### Work instructions
Using the listing below, set down exactly the lines starting at the line that contains "brown shoe: 5 -> 1" and ending at the line that contains "turquoise flashlight: 6 -> 3", both included, and no others.

---------- Working data

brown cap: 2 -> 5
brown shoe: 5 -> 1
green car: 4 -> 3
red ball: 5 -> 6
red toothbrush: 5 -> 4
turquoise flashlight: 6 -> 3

--------------------
---------- Working data

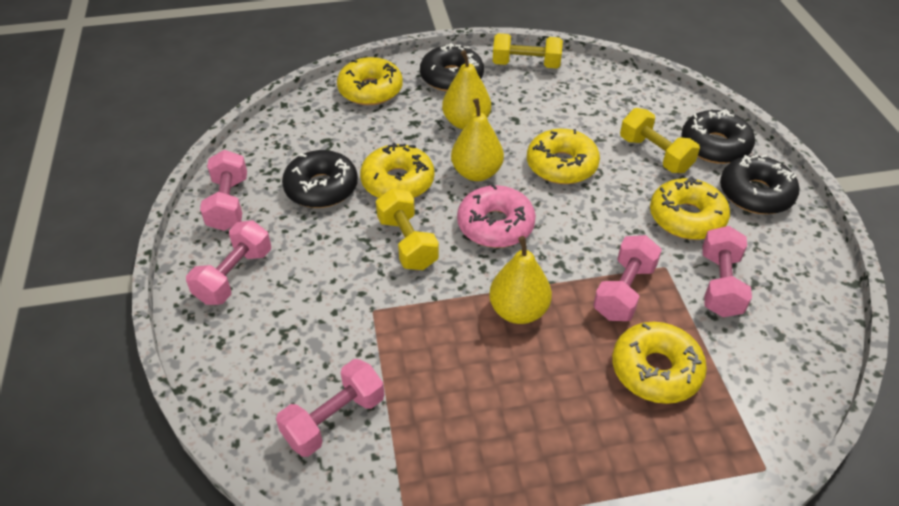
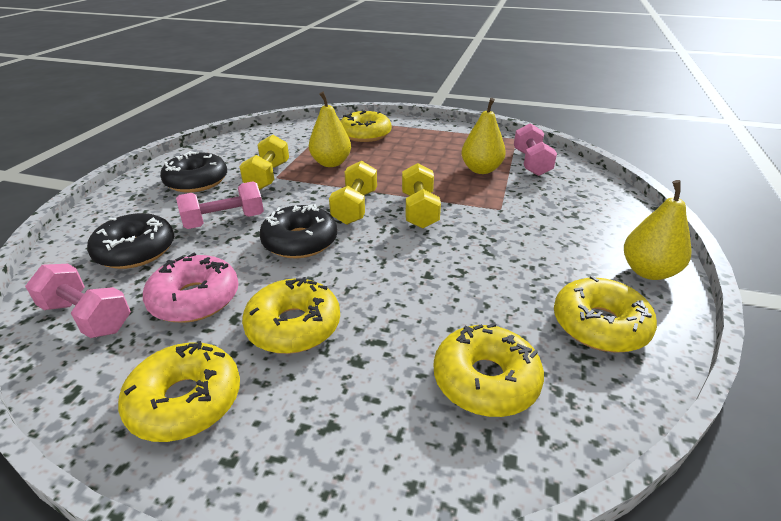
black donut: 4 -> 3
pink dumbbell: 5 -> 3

--------------------

### Answer to this problem
brown shoe: 5 -> 1
green car: 4 -> 3
red ball: 5 -> 6
red toothbrush: 5 -> 4
turquoise flashlight: 6 -> 3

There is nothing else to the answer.